▸ Data extracts:
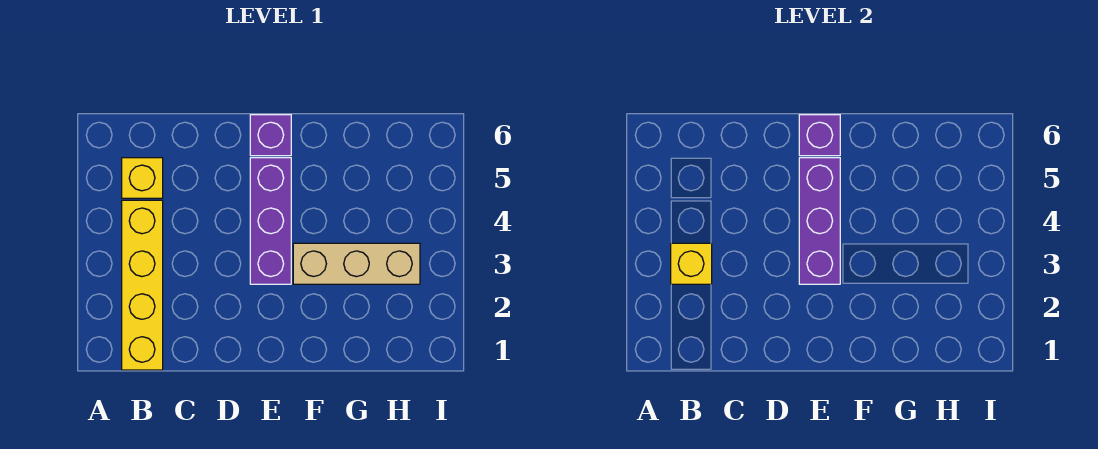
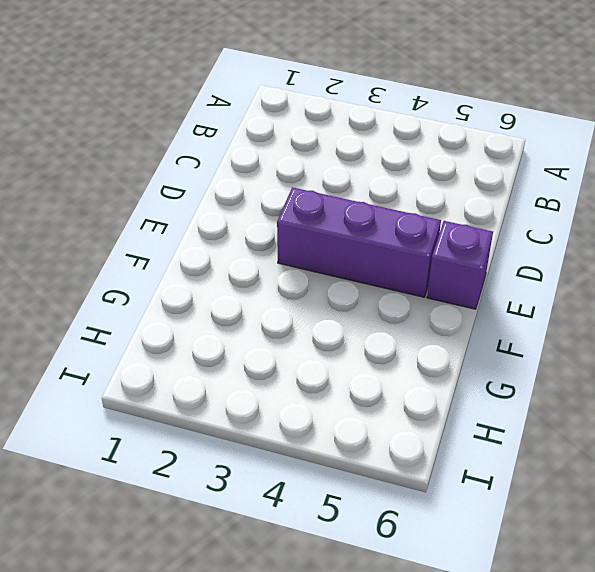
none -> yellow brick B1:B4 level 1
none -> yellow brick B5 level 1

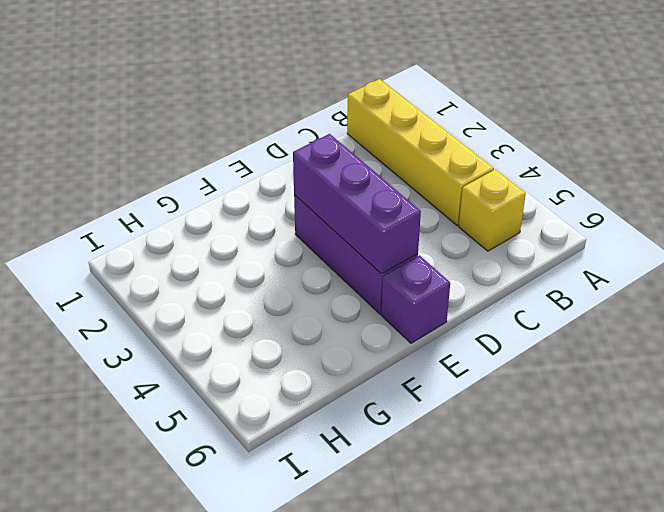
none -> tan brick F3:H3 level 1
none -> yellow brick B3 level 2

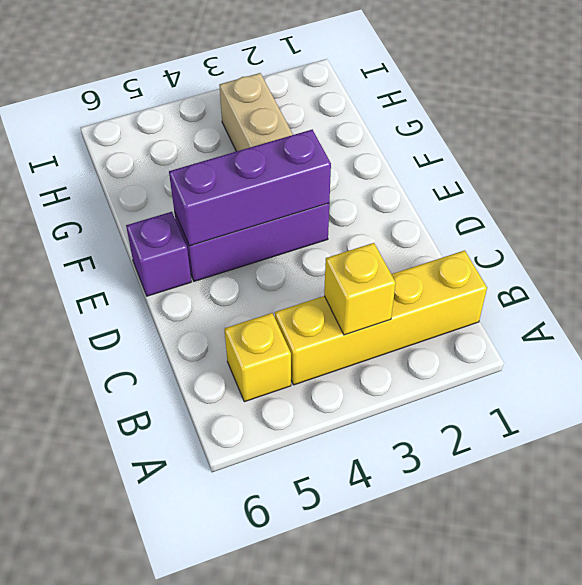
none -> purple brick E6 level 2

▸ Assigned task: For the string "yellow", work out how many lines of the data contain it; answer with the number alone.

▸ Output for this exercise: 3